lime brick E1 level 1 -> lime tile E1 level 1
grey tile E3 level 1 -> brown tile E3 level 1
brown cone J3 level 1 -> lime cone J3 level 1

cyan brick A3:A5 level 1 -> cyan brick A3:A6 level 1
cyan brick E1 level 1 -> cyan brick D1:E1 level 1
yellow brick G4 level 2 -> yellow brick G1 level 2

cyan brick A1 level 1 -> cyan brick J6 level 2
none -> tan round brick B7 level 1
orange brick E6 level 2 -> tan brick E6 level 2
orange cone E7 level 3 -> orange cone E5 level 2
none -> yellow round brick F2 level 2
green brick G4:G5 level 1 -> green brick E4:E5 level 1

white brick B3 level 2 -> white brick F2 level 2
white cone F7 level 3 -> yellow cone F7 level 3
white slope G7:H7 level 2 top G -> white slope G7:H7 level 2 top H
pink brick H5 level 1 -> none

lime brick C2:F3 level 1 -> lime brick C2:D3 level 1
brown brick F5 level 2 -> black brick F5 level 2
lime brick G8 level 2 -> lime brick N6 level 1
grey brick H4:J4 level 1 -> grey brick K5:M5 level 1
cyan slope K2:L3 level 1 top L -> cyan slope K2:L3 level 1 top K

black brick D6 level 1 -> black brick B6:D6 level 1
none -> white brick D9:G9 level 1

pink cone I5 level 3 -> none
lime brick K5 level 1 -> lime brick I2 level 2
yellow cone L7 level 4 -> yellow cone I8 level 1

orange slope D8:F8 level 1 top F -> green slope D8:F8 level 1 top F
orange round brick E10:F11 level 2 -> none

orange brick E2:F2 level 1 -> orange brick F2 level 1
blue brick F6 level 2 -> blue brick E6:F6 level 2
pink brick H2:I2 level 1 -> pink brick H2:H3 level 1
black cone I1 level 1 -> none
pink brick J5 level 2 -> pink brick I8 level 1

* _What the task asks_: An exact copy of the lines above, from the one containing "brown brick F5" down to the one containing "cyan slope K2:L3 level 1 top L" and including both, is the whole answer; retype it and nothing else.

* _Response to the exercise_:
brown brick F5 level 2 -> black brick F5 level 2
lime brick G8 level 2 -> lime brick N6 level 1
grey brick H4:J4 level 1 -> grey brick K5:M5 level 1
cyan slope K2:L3 level 1 top L -> cyan slope K2:L3 level 1 top K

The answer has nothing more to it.